• WORK INSTRUCTION
Every line below containing the word "MCLR" should be found and copied.

• INPUT MATERIAL
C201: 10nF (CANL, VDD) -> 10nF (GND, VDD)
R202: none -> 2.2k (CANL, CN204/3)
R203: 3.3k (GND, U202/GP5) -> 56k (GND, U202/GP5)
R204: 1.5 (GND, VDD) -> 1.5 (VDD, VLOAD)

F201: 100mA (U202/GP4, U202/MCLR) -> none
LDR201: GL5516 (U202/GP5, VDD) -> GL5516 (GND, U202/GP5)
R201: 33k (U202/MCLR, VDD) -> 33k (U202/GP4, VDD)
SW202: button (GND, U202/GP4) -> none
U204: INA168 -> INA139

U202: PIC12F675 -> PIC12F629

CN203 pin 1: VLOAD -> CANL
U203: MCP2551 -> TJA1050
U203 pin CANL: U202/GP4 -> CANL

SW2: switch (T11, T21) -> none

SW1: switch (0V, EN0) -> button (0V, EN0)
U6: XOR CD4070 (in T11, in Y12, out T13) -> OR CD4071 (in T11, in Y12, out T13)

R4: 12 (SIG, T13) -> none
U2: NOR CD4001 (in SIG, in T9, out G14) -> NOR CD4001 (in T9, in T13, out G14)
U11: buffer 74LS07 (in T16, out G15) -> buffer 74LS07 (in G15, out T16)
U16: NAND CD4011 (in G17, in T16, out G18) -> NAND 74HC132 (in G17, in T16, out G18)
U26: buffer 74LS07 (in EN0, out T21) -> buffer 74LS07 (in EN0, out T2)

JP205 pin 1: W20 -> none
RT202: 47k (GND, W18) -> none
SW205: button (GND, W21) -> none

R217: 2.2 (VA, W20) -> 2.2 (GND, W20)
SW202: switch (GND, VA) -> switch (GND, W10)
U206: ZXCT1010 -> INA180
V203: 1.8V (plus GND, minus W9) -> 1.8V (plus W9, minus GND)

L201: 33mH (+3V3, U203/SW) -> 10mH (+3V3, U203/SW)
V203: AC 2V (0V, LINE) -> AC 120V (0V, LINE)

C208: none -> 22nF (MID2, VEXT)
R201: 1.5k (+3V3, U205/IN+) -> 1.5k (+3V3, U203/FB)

• ANSWER SECTION
F201: 100mA (U202/GP4, U202/MCLR) -> none
R201: 33k (U202/MCLR, VDD) -> 33k (U202/GP4, VDD)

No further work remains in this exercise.